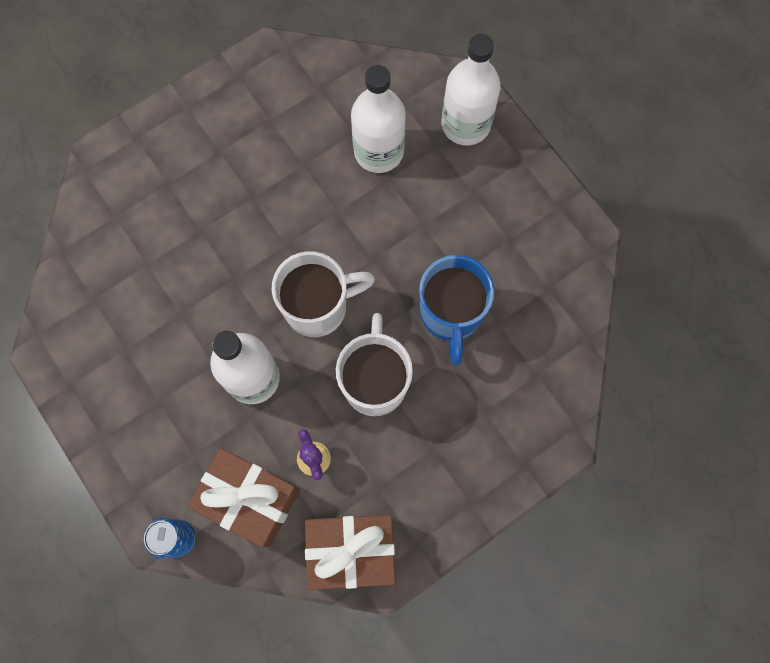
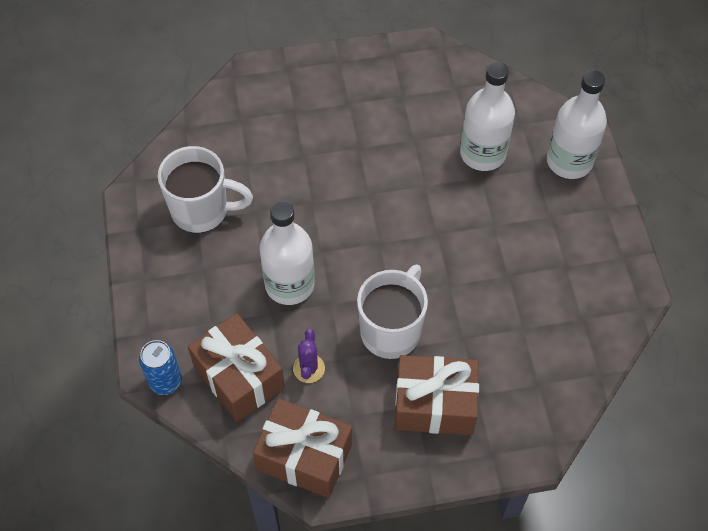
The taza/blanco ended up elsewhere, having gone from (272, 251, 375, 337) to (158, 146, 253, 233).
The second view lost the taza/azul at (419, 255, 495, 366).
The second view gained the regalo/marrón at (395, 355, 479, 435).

--

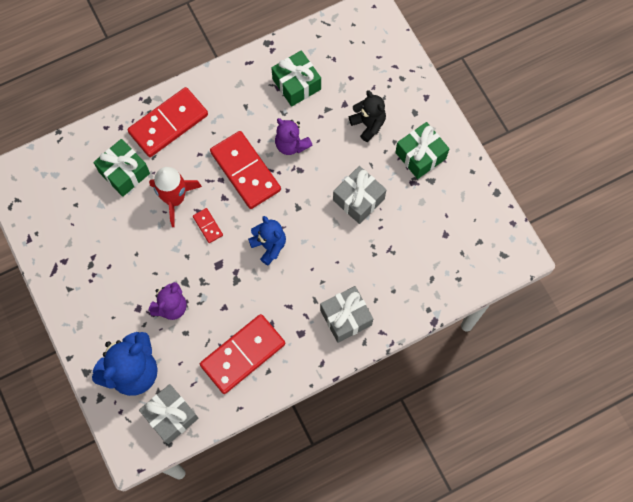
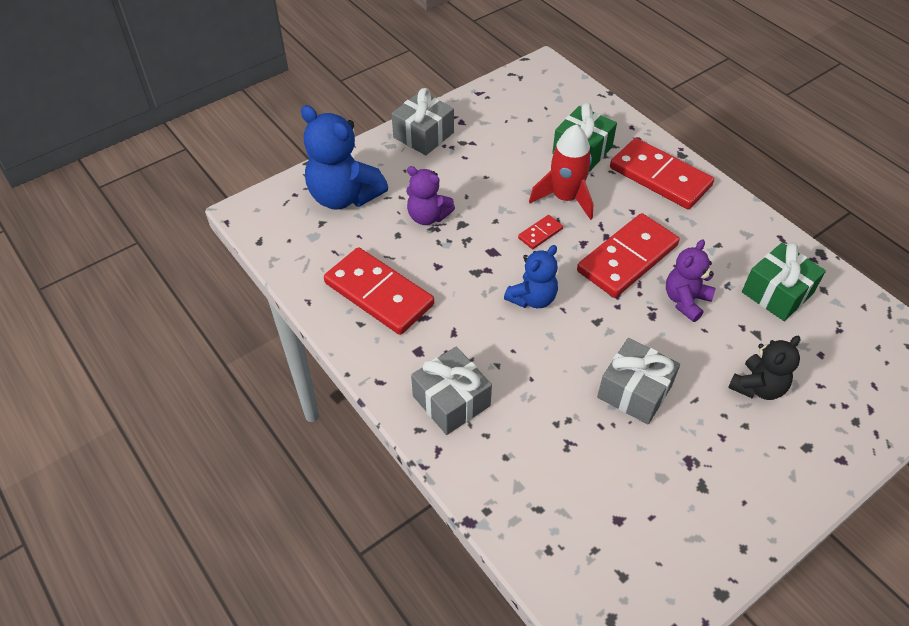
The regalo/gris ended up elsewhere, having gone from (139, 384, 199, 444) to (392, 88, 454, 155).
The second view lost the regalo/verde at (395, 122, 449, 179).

--

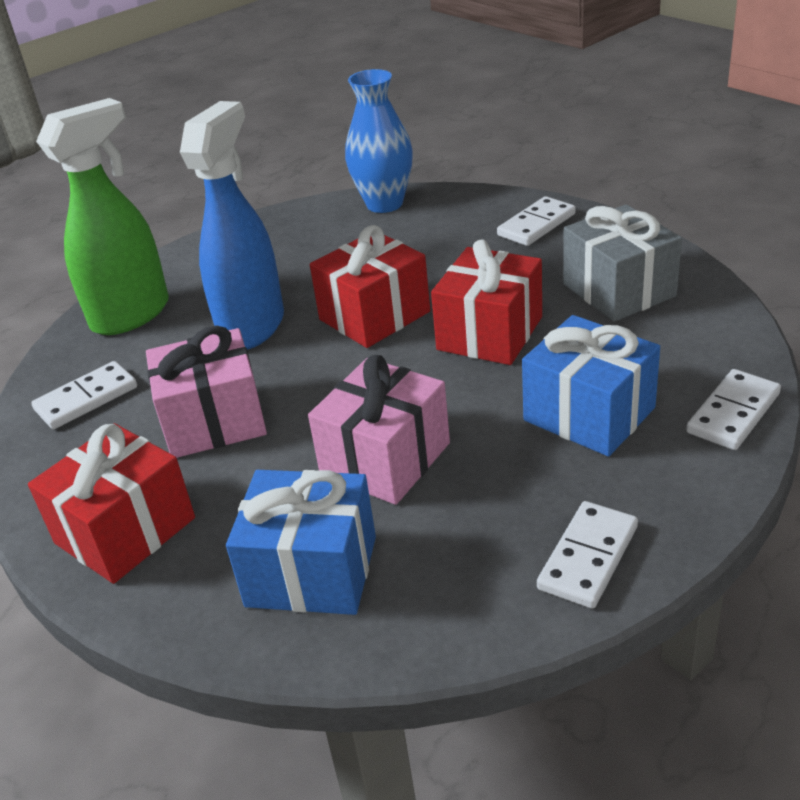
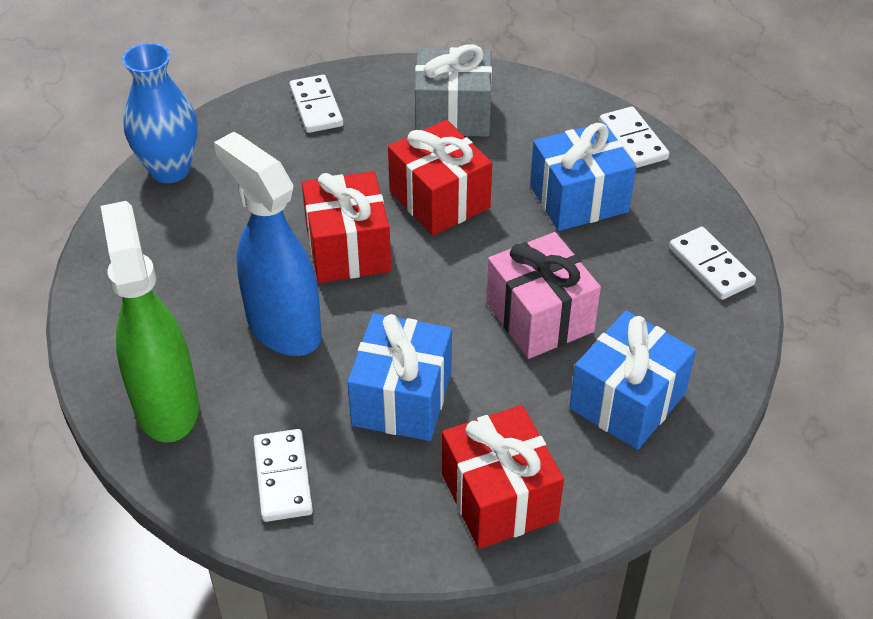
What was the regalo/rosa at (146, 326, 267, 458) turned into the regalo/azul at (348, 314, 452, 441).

* [TASK TO CARRY OUT] The answer is the run of lines above from the line containing "The regalo/gris ended" through the line containing "The second view lost the regalo/verde", copied exactly and alone.

* [EXERCISE ANSWER]
The regalo/gris ended up elsewhere, having gone from (139, 384, 199, 444) to (392, 88, 454, 155).
The second view lost the regalo/verde at (395, 122, 449, 179).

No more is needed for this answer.